● Set exercise: Rewrite the stretch of rows from the start through the line containing "5 (34, 210)", switching "Country" to "Nation" and leaving everything else unchanged.

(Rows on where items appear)
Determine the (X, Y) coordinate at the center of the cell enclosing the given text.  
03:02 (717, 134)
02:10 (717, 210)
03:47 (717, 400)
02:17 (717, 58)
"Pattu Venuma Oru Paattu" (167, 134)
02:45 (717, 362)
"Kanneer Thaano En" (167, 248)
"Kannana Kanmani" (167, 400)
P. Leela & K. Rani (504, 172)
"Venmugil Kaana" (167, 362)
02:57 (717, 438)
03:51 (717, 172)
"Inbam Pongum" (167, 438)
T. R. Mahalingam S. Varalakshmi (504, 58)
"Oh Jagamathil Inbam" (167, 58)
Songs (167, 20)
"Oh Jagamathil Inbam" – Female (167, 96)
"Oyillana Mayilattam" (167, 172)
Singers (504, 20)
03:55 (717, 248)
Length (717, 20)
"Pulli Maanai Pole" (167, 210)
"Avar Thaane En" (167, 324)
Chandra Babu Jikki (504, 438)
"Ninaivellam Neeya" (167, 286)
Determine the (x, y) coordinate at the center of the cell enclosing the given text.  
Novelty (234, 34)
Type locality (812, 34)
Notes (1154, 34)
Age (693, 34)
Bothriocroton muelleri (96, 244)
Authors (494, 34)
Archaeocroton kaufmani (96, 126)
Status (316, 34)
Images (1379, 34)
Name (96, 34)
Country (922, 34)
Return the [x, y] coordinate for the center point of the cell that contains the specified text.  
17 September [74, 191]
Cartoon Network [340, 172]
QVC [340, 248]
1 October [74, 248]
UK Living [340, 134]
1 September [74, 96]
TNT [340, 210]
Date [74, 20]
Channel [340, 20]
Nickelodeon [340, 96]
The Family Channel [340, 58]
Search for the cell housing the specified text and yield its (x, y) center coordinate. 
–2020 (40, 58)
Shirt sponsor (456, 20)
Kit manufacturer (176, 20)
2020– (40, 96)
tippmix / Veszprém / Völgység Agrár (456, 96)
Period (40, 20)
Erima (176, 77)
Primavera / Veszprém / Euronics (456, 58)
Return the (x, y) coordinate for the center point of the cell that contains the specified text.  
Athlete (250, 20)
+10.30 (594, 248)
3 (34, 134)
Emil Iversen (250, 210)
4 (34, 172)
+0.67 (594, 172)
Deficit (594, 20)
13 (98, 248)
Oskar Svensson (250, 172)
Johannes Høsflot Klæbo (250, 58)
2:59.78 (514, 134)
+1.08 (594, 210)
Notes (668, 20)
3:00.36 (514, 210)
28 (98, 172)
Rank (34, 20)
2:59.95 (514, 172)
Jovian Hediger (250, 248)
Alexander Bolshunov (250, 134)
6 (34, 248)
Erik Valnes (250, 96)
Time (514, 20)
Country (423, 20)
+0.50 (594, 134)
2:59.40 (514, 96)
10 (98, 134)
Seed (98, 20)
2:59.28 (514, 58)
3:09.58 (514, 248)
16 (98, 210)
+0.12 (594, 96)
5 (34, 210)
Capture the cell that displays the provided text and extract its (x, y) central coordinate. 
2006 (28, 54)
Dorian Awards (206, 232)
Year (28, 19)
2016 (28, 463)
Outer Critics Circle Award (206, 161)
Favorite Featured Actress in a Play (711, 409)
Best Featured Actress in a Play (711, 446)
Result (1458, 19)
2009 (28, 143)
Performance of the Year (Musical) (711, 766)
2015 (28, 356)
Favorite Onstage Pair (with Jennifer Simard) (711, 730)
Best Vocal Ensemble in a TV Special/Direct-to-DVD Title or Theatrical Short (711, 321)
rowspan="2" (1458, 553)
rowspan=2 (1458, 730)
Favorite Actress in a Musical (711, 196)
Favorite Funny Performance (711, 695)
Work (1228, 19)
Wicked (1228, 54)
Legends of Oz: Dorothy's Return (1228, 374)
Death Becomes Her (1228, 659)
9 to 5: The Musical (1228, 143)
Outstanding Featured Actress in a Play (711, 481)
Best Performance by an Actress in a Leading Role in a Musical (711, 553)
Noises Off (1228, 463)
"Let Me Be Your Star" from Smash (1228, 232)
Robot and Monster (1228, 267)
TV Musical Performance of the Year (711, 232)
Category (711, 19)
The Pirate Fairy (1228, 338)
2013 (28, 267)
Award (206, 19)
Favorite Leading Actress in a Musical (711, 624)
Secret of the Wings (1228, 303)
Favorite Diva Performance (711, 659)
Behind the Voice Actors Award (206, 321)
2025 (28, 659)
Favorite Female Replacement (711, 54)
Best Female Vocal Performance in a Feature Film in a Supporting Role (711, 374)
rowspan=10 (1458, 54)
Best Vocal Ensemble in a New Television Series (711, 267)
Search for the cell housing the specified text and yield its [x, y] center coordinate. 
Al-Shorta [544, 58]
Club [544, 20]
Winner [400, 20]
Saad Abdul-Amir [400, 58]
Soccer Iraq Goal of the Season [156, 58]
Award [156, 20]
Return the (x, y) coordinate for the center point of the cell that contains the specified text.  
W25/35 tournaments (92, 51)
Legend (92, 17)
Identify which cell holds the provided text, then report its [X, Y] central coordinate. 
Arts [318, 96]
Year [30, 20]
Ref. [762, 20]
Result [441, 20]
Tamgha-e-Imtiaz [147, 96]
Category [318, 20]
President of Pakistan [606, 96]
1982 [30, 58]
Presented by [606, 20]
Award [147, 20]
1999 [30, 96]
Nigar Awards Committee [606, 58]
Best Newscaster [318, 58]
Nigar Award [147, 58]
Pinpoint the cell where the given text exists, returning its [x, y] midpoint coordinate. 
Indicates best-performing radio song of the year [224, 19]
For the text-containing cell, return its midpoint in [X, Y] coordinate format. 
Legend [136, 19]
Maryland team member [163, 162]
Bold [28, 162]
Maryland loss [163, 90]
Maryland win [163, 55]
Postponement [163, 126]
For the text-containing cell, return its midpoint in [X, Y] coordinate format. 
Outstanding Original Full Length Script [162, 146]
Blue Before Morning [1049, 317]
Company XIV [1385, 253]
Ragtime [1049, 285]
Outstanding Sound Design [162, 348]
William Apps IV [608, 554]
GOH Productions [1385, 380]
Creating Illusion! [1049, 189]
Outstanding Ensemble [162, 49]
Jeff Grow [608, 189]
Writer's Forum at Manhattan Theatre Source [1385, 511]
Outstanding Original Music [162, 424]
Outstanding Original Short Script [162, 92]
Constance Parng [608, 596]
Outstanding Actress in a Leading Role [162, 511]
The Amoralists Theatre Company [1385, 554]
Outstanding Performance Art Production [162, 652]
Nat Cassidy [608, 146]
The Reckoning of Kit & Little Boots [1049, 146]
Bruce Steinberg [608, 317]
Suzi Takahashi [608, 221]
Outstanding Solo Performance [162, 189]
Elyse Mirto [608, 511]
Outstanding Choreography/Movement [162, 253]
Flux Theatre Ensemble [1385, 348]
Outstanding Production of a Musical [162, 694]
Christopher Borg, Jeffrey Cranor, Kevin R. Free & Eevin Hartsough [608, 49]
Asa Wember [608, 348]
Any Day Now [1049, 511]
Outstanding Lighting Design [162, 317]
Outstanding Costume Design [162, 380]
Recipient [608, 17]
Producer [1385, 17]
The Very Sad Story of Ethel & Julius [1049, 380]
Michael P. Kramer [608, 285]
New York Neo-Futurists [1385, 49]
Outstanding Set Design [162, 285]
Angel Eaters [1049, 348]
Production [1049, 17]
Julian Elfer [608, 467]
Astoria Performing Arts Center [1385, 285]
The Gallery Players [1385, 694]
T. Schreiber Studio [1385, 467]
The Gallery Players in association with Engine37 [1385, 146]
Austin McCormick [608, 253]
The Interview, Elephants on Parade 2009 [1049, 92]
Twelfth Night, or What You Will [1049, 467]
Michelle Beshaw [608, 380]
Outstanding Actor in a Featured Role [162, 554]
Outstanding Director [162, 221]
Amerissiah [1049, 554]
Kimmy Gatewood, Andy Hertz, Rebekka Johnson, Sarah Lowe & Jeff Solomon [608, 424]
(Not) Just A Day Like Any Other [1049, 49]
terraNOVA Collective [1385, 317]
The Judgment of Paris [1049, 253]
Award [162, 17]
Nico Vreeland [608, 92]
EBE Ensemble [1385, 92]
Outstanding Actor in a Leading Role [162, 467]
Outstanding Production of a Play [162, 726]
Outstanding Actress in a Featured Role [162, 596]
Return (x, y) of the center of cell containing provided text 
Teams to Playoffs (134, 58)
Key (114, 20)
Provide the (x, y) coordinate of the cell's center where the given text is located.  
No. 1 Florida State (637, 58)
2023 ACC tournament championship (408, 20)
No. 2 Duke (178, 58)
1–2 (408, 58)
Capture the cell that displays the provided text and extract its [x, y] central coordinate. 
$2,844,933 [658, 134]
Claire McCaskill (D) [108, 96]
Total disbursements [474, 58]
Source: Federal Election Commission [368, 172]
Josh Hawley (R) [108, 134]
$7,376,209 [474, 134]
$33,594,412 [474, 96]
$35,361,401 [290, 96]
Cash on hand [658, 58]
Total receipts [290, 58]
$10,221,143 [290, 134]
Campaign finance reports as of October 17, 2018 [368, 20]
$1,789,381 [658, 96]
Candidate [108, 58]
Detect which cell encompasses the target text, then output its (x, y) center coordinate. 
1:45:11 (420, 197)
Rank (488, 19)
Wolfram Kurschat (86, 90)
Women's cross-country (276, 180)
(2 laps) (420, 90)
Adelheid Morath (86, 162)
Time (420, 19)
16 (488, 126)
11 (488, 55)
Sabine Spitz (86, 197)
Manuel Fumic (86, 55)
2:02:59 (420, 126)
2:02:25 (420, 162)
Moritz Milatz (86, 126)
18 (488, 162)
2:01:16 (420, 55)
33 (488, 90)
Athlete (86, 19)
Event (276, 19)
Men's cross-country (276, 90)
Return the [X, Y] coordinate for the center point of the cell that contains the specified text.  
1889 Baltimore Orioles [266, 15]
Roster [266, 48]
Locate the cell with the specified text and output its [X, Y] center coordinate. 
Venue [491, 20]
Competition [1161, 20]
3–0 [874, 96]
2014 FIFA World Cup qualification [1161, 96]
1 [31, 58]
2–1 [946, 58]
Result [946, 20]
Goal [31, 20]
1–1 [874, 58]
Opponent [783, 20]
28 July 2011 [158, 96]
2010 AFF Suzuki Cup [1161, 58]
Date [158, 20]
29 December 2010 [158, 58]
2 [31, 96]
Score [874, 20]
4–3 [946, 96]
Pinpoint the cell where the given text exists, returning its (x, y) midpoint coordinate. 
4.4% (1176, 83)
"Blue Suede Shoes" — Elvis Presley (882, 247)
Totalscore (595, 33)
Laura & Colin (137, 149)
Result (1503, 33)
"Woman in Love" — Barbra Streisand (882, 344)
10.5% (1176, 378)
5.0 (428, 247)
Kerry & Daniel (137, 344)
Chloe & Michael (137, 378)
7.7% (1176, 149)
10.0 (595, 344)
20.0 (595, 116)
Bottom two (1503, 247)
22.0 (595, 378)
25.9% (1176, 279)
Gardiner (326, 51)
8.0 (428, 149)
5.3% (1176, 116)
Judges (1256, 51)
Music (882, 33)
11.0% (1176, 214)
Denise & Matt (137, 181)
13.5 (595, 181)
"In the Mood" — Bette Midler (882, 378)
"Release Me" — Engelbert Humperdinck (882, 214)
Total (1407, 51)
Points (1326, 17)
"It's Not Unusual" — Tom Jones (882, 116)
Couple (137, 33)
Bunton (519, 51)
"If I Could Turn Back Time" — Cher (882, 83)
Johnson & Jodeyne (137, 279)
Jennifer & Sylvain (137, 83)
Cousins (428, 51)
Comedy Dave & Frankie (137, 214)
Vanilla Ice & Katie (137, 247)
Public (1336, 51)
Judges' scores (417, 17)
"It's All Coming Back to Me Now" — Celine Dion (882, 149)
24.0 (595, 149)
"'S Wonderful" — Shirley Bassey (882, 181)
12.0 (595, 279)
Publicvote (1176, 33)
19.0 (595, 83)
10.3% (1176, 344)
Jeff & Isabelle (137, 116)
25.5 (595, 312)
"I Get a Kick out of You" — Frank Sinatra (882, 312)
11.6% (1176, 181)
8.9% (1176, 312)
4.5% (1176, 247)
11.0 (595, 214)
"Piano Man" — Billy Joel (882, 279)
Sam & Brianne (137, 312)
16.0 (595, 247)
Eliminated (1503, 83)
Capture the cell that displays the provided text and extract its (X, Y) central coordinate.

● Response to the task:
Determine the (X, Y) coordinate at the center of the cell enclosing the given text.  
03:02 (717, 134)
02:10 (717, 210)
03:47 (717, 400)
02:17 (717, 58)
"Pattu Venuma Oru Paattu" (167, 134)
02:45 (717, 362)
"Kanneer Thaano En" (167, 248)
"Kannana Kanmani" (167, 400)
P. Leela & K. Rani (504, 172)
"Venmugil Kaana" (167, 362)
02:57 (717, 438)
03:51 (717, 172)
"Inbam Pongum" (167, 438)
T. R. Mahalingam S. Varalakshmi (504, 58)
"Oh Jagamathil Inbam" (167, 58)
Songs (167, 20)
"Oh Jagamathil Inbam" – Female (167, 96)
"Oyillana Mayilattam" (167, 172)
Singers (504, 20)
03:55 (717, 248)
Length (717, 20)
"Pulli Maanai Pole" (167, 210)
"Avar Thaane En" (167, 324)
Chandra Babu Jikki (504, 438)
"Ninaivellam Neeya" (167, 286)
Determine the (x, y) coordinate at the center of the cell enclosing the given text.  
Novelty (234, 34)
Type locality (812, 34)
Notes (1154, 34)
Age (693, 34)
Bothriocroton muelleri (96, 244)
Authors (494, 34)
Archaeocroton kaufmani (96, 126)
Status (316, 34)
Images (1379, 34)
Name (96, 34)
Nation (922, 34)
Return the [x, y] coordinate for the center point of the cell that contains the specified text.  
17 September [74, 191]
Cartoon Network [340, 172]
QVC [340, 248]
1 October [74, 248]
UK Living [340, 134]
1 September [74, 96]
TNT [340, 210]
Date [74, 20]
Channel [340, 20]
Nickelodeon [340, 96]
The Family Channel [340, 58]
Search for the cell housing the specified text and yield its (x, y) center coordinate. 
–2020 (40, 58)
Shirt sponsor (456, 20)
Kit manufacturer (176, 20)
2020– (40, 96)
tippmix / Veszprém / Völgység Agrár (456, 96)
Period (40, 20)
Erima (176, 77)
Primavera / Veszprém / Euronics (456, 58)
Return the (x, y) coordinate for the center point of the cell that contains the specified text.  
Athlete (250, 20)
+10.30 (594, 248)
3 (34, 134)
Emil Iversen (250, 210)
4 (34, 172)
+0.67 (594, 172)
Deficit (594, 20)
13 (98, 248)
Oskar Svensson (250, 172)
Johannes Høsflot Klæbo (250, 58)
2:59.78 (514, 134)
+1.08 (594, 210)
Notes (668, 20)
3:00.36 (514, 210)
28 (98, 172)
Rank (34, 20)
2:59.95 (514, 172)
Jovian Hediger (250, 248)
Alexander Bolshunov (250, 134)
6 (34, 248)
Erik Valnes (250, 96)
Time (514, 20)
Nation (423, 20)
+0.50 (594, 134)
2:59.40 (514, 96)
10 (98, 134)
Seed (98, 20)
2:59.28 (514, 58)
3:09.58 (514, 248)
16 (98, 210)
+0.12 (594, 96)
5 (34, 210)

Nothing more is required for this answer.